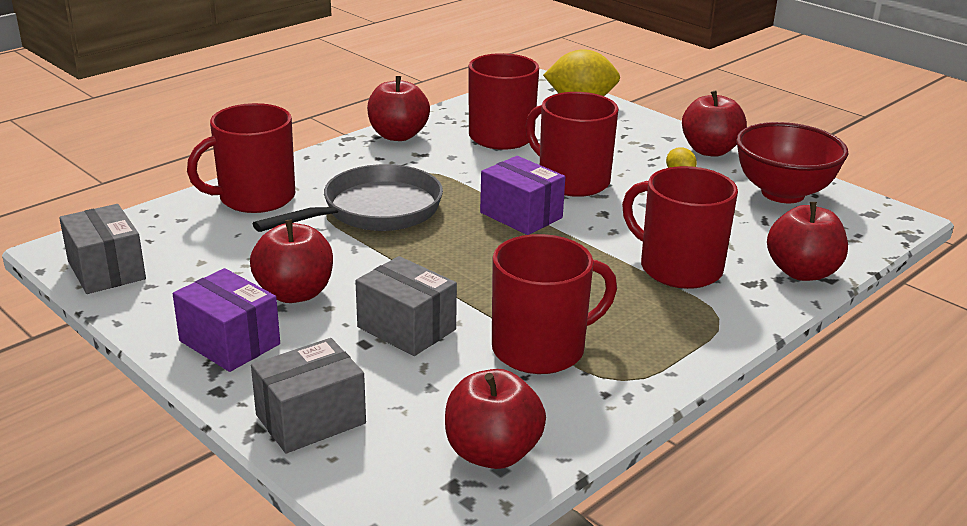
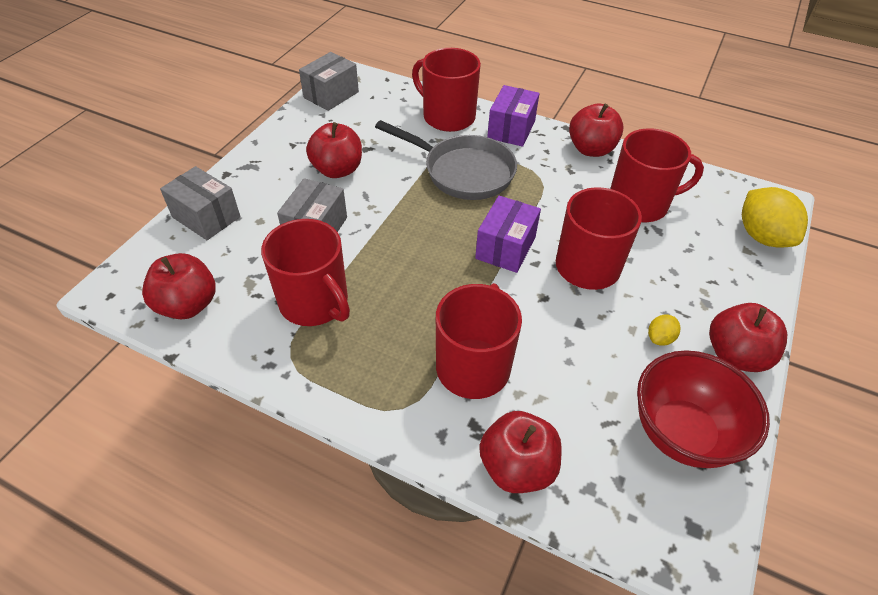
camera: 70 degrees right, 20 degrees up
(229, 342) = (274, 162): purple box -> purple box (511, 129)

...

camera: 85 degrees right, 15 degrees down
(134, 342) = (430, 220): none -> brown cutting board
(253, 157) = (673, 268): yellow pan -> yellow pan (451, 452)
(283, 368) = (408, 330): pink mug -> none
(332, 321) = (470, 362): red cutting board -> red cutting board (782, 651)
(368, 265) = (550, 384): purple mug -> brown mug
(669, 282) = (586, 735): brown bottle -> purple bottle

--

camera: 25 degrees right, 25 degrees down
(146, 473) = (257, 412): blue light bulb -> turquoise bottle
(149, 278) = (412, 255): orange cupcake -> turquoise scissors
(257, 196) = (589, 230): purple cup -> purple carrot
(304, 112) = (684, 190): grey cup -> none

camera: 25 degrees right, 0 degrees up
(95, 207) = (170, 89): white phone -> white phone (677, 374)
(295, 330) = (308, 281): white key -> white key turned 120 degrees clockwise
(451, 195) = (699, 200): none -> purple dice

### What to work on
Above are records; repeat only the lines starting at the line with "(149, 278) = (412, 255): orange" and ending at the line with "(451, 195) = (699, 200): none -> purple dice", exactly as they appear, both included.

### Response area
(149, 278) = (412, 255): orange cupcake -> turquoise scissors
(257, 196) = (589, 230): purple cup -> purple carrot
(304, 112) = (684, 190): grey cup -> none

camera: 25 degrees right, 0 degrees up
(95, 207) = (170, 89): white phone -> white phone (677, 374)
(295, 330) = (308, 281): white key -> white key turned 120 degrees clockwise
(451, 195) = (699, 200): none -> purple dice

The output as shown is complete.